(Object change descriptions)
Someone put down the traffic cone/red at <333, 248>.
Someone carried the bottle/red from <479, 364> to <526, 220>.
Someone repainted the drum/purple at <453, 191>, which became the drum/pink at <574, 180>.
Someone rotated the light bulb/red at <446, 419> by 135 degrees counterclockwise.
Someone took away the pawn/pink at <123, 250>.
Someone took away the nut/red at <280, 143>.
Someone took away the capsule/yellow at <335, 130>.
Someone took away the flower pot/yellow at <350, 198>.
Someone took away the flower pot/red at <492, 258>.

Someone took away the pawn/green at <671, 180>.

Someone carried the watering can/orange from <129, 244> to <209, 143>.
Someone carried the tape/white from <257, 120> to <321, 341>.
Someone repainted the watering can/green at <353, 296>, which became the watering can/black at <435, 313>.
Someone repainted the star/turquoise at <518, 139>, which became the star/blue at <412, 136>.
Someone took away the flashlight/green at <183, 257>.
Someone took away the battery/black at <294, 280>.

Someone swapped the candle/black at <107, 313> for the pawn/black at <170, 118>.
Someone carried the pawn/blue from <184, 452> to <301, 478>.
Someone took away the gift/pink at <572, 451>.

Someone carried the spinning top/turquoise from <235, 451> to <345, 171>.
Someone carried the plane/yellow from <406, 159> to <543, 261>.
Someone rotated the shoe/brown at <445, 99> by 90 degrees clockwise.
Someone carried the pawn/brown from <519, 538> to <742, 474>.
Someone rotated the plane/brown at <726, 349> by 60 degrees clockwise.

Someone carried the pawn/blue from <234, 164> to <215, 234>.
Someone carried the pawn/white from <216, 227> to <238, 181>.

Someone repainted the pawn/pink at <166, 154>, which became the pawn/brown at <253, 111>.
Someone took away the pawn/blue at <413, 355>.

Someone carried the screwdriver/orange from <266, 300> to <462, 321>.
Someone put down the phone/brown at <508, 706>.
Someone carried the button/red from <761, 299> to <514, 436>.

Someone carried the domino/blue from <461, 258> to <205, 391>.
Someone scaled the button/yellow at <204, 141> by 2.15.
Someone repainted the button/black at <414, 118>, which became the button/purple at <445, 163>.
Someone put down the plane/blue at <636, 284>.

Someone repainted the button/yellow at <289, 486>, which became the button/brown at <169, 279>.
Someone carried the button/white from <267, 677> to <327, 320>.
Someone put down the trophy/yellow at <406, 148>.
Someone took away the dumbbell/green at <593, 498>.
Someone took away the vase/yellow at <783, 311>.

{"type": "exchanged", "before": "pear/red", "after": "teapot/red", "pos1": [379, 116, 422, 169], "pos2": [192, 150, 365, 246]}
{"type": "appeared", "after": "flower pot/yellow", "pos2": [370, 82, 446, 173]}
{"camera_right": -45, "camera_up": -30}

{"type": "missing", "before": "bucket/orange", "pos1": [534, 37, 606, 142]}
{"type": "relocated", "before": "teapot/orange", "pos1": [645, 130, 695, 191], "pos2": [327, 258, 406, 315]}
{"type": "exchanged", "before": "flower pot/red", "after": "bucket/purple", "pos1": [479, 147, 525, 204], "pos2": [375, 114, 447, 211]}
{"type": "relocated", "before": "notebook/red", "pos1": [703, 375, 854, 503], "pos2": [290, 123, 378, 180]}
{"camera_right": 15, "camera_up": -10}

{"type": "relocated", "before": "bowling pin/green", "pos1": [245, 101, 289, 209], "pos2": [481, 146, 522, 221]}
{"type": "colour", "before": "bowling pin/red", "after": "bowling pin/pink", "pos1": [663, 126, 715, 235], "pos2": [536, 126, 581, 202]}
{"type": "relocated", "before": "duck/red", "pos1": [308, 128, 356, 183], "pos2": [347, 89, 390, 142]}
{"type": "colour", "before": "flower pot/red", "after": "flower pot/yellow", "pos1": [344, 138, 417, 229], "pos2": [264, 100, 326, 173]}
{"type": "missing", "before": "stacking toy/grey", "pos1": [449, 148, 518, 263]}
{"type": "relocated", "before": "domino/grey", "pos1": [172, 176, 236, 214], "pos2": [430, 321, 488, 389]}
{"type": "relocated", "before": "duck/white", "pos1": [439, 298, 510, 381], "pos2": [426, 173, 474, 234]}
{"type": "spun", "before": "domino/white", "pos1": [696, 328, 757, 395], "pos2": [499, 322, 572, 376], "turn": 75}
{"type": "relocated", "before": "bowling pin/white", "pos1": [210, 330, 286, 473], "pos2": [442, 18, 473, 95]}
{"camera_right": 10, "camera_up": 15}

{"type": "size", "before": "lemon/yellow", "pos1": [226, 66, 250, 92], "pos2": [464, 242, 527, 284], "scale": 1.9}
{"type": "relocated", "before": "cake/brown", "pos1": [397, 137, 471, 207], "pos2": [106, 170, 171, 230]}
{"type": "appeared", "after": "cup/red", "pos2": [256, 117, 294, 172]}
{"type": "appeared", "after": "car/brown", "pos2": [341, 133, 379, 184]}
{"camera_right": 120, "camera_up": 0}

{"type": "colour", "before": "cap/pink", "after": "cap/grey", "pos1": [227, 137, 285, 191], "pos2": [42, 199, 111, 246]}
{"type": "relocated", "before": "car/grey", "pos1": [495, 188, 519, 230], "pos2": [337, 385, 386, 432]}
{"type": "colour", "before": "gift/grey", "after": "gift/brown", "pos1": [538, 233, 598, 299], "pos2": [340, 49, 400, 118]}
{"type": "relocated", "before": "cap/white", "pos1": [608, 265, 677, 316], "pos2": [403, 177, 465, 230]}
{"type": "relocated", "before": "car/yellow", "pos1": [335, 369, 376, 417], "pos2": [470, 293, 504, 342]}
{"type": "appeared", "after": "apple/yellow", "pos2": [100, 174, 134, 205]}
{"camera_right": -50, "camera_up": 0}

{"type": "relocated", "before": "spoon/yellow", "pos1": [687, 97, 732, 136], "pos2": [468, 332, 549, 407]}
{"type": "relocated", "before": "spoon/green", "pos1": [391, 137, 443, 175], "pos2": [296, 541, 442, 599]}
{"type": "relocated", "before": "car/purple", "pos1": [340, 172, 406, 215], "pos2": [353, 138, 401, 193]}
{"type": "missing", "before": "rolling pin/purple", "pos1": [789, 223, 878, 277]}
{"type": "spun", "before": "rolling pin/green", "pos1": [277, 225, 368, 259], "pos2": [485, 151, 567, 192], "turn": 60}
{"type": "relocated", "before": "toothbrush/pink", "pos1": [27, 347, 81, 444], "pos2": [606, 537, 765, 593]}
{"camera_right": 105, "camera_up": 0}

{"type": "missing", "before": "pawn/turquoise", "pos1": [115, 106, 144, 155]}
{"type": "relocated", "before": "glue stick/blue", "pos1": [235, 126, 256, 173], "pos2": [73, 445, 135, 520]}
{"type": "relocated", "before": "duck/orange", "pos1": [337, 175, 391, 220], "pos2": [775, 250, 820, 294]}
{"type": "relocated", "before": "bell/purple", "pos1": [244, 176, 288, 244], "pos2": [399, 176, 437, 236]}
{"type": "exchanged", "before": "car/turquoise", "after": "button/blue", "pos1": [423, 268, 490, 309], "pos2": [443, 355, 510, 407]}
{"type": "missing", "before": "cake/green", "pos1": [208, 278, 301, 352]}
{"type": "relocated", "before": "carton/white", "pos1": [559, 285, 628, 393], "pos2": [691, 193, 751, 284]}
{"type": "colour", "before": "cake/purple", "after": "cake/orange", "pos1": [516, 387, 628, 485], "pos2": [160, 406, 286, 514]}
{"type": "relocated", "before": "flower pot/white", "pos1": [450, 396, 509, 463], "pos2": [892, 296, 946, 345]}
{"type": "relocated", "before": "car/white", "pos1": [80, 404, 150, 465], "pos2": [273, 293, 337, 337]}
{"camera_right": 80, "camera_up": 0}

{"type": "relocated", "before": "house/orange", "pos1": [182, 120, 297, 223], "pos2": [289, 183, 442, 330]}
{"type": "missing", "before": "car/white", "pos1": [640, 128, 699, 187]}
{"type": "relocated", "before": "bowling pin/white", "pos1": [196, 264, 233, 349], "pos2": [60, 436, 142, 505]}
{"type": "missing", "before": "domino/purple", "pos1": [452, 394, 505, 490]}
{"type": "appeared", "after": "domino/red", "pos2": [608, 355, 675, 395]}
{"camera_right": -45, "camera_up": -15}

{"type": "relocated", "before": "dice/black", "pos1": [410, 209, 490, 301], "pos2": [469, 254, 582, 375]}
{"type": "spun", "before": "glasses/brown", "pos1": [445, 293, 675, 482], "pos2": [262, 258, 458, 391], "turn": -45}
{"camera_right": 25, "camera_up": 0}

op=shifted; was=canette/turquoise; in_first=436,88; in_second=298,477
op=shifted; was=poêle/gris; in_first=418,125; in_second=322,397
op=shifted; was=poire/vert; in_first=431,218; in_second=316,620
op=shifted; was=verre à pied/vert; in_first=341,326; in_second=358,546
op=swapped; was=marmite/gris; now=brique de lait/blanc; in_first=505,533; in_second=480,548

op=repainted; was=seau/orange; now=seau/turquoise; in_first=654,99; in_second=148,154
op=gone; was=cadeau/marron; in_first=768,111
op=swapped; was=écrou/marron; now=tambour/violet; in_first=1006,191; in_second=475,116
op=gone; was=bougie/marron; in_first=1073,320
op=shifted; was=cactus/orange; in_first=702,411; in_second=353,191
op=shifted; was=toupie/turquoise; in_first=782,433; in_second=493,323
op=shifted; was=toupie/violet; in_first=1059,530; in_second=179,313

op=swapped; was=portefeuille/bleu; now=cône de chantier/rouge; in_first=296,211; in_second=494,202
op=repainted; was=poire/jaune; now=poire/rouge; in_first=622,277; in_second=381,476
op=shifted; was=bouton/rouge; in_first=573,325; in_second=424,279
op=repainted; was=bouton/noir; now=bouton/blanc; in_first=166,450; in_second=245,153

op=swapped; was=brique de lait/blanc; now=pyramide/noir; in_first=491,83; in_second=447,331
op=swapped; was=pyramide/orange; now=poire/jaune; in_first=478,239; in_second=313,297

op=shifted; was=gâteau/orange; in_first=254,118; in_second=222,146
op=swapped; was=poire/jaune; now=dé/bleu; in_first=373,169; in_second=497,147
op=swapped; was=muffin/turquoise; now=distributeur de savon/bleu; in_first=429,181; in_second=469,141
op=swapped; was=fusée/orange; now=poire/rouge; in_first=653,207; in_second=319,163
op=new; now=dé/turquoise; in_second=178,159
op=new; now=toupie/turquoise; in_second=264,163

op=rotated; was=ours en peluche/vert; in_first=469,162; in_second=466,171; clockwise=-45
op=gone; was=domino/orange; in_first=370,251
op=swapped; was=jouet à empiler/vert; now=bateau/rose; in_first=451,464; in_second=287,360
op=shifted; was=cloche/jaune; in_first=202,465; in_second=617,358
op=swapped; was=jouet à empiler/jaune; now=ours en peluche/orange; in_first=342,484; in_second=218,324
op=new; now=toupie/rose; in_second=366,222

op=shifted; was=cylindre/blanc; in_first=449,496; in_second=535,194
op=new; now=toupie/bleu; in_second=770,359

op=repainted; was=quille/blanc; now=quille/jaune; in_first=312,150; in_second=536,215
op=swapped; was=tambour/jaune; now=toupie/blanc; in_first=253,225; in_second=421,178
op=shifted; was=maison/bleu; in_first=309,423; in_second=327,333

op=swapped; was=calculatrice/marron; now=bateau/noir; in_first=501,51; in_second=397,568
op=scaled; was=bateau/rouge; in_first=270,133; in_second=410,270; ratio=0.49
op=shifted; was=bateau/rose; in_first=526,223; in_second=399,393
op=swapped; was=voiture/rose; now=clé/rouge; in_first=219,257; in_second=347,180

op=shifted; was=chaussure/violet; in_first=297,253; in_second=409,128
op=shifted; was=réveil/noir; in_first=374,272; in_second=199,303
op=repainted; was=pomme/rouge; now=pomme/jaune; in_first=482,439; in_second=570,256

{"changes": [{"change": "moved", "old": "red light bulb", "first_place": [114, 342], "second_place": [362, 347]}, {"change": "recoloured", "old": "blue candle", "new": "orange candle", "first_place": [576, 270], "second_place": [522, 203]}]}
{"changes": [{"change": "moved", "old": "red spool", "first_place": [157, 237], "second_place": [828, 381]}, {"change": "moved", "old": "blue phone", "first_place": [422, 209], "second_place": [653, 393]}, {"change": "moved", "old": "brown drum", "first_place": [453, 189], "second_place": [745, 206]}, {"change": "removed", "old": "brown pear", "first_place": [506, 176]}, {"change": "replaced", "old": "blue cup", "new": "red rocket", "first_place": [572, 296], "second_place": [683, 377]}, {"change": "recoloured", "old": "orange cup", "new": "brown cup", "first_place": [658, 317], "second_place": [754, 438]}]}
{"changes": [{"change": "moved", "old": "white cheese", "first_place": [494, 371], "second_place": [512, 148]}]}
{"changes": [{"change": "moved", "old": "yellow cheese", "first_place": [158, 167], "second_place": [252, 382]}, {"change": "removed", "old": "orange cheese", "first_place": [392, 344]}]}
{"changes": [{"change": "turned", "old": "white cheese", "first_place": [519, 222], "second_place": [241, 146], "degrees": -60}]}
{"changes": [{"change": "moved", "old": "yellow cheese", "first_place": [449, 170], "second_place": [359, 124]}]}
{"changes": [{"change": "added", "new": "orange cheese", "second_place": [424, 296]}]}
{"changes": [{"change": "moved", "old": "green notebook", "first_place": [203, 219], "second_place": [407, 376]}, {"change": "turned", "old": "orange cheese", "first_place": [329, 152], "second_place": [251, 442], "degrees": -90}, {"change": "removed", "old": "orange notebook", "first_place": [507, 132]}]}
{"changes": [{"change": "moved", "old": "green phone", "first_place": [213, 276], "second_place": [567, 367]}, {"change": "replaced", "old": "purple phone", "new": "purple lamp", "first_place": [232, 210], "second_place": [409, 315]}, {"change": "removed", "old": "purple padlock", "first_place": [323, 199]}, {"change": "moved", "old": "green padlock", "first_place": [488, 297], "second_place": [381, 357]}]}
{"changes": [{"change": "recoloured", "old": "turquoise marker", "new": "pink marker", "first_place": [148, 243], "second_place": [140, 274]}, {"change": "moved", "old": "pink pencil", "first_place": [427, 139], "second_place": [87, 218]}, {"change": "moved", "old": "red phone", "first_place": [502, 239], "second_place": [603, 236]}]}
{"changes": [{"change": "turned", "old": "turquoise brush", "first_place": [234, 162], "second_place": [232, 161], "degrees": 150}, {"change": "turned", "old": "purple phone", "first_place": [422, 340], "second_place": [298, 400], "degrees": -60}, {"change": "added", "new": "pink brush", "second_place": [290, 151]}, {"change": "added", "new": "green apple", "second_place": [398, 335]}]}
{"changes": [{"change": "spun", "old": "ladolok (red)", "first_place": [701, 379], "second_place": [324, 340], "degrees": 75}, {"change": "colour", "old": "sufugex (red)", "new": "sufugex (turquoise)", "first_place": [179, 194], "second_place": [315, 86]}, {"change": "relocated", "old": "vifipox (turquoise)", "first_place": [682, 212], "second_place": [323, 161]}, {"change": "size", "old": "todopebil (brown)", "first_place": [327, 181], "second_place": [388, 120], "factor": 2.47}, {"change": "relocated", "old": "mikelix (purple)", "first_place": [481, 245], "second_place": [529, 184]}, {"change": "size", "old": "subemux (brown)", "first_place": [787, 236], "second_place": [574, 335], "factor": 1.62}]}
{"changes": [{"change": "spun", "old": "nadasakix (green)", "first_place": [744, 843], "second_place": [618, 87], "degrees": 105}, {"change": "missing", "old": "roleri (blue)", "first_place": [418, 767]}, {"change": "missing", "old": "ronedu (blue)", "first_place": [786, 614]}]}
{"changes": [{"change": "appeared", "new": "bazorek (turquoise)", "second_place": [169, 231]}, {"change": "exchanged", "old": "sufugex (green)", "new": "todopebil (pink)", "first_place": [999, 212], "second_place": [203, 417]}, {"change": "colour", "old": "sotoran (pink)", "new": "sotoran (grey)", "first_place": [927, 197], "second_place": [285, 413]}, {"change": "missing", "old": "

◆ **WHAT IS EXPECTED**
Copy the records above exactly, please, but only from the first line through the line containing "Someone took away the flower pot/yellow".

◆ **RESPONSE BELOW**
Someone put down the traffic cone/red at <333, 248>.
Someone carried the bottle/red from <479, 364> to <526, 220>.
Someone repainted the drum/purple at <453, 191>, which became the drum/pink at <574, 180>.
Someone rotated the light bulb/red at <446, 419> by 135 degrees counterclockwise.
Someone took away the pawn/pink at <123, 250>.
Someone took away the nut/red at <280, 143>.
Someone took away the capsule/yellow at <335, 130>.
Someone took away the flower pot/yellow at <350, 198>.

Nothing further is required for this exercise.